— EXERCISE DATA —
====================

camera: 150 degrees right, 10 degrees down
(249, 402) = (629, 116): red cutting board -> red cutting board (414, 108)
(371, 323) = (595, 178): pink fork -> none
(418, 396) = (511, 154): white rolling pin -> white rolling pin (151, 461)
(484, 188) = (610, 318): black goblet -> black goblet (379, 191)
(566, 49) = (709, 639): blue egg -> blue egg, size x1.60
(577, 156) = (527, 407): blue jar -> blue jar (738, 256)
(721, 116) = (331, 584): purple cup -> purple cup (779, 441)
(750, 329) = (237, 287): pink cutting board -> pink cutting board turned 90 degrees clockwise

====================

— WHAT TO WORK ON —
Reproduce exactly, with nothing added, the lines from the one that contains "(566, 49) = (709, 639): blue" to the end of the data.

— WRITTEN RESPONSE —
(566, 49) = (709, 639): blue egg -> blue egg, size x1.60
(577, 156) = (527, 407): blue jar -> blue jar (738, 256)
(721, 116) = (331, 584): purple cup -> purple cup (779, 441)
(750, 329) = (237, 287): pink cutting board -> pink cutting board turned 90 degrees clockwise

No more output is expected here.